- Colored object listings
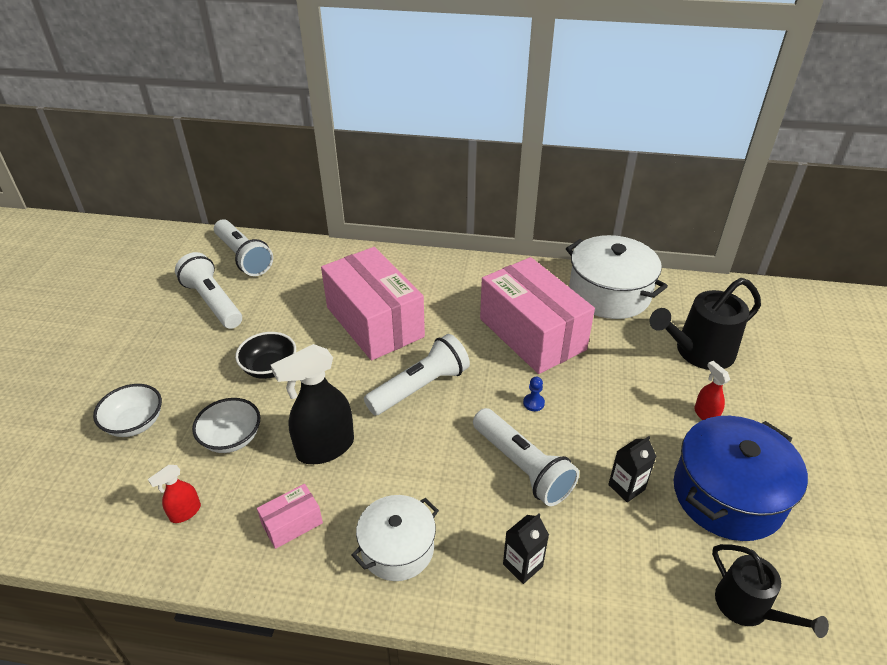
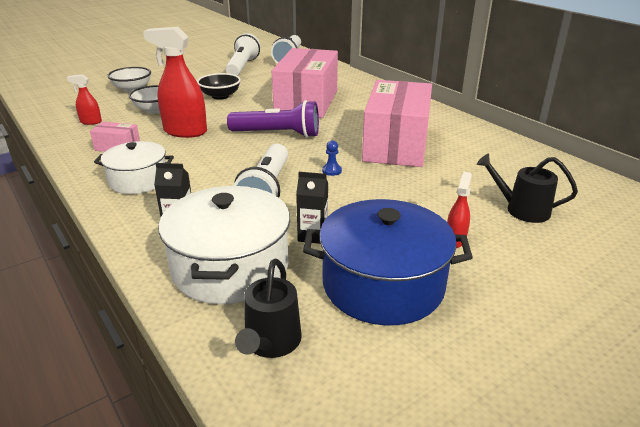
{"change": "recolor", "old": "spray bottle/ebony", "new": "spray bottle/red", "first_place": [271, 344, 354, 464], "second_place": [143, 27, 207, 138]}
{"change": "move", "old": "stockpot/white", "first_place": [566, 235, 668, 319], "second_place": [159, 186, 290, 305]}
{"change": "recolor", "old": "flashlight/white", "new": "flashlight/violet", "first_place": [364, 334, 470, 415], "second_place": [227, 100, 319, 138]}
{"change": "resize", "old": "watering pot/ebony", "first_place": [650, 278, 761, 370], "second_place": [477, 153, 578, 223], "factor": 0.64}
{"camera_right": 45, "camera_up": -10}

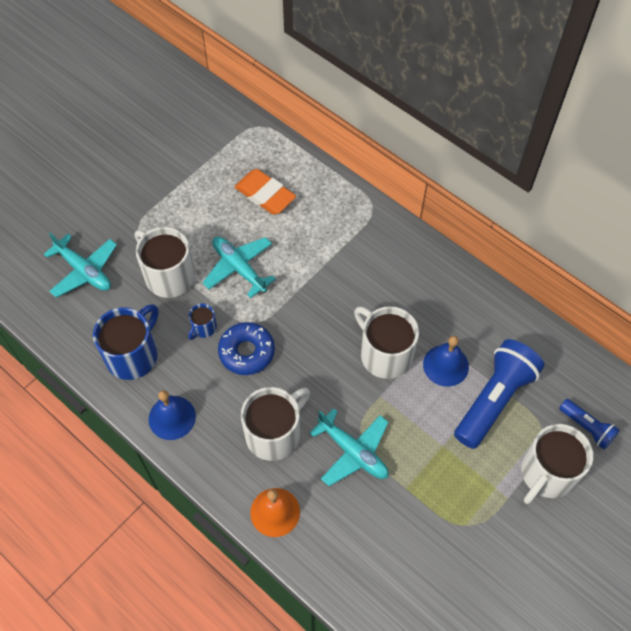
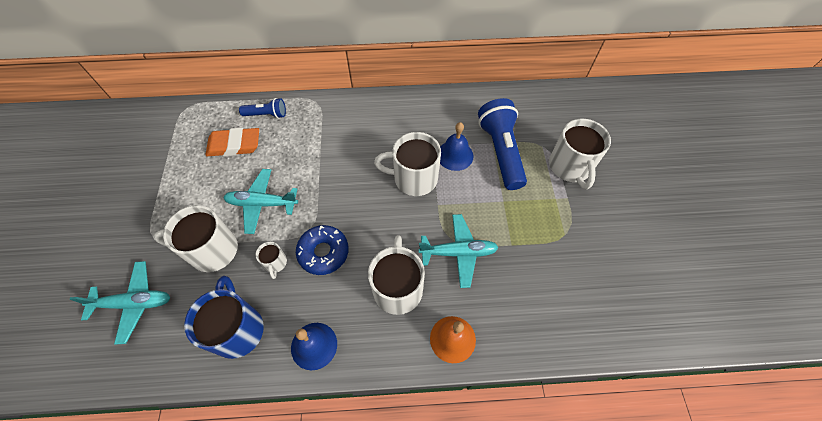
{"change": "move", "old": "flashlight/cobalt", "first_place": [559, 399, 620, 450], "second_place": [239, 98, 286, 119]}
{"change": "recolor", "old": "tea mug/cobalt", "new": "tea mug/white", "first_place": [188, 304, 217, 340], "second_place": [255, 242, 287, 279]}
{"camera_right": -45, "camera_up": 0}

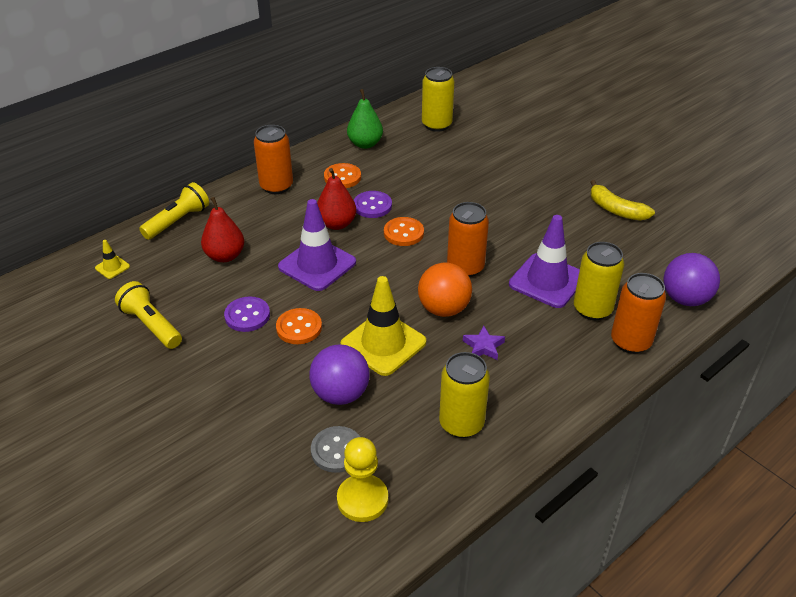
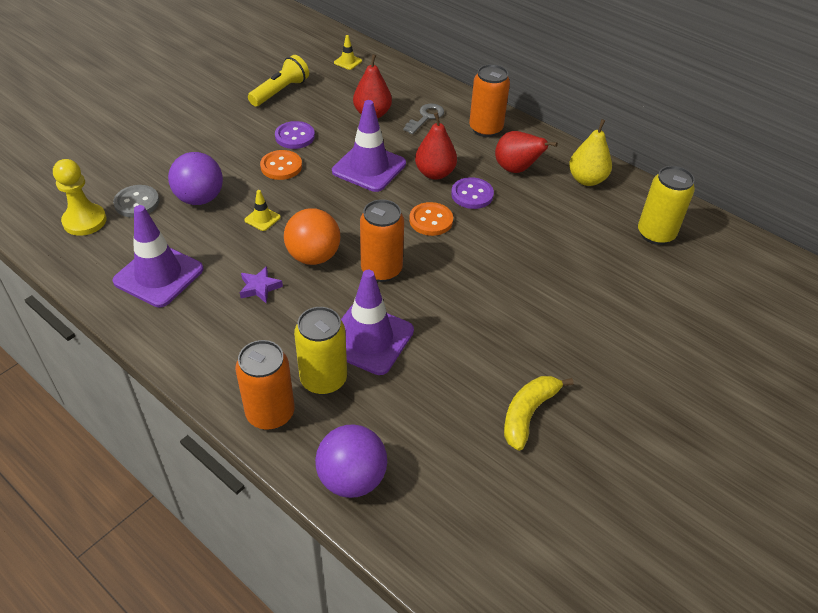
{"change": "replace", "old": "can/bright yellow", "new": "road cone/violet", "first_place": [439, 352, 490, 438], "second_place": [112, 205, 204, 307]}
{"change": "resize", "old": "road cone/bright yellow", "first_place": [340, 276, 426, 376], "second_place": [244, 190, 281, 231], "factor": 0.44}
{"change": "insert", "new": "key/gray", "second_place": [403, 104, 444, 134]}
{"change": "replace", "old": "sewing button/orange-coloured", "new": "toy pear/red", "first_place": [324, 163, 361, 188], "second_place": [495, 131, 558, 173]}
{"change": "recolor", "old": "toy pear/emerald", "new": "toy pear/bright yellow", "first_place": [347, 89, 383, 149], "second_place": [569, 119, 612, 186]}
{"change": "delete", "old": "flashlight/bright yellow", "first_place": [139, 182, 209, 240]}
{"camera_right": 80, "camera_up": 5}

- Aim of the task
Extract every line above containing the word "replace".

- Response below
{"change": "replace", "old": "can/bright yellow", "new": "road cone/violet", "first_place": [439, 352, 490, 438], "second_place": [112, 205, 204, 307]}
{"change": "replace", "old": "sewing button/orange-coloured", "new": "toy pear/red", "first_place": [324, 163, 361, 188], "second_place": [495, 131, 558, 173]}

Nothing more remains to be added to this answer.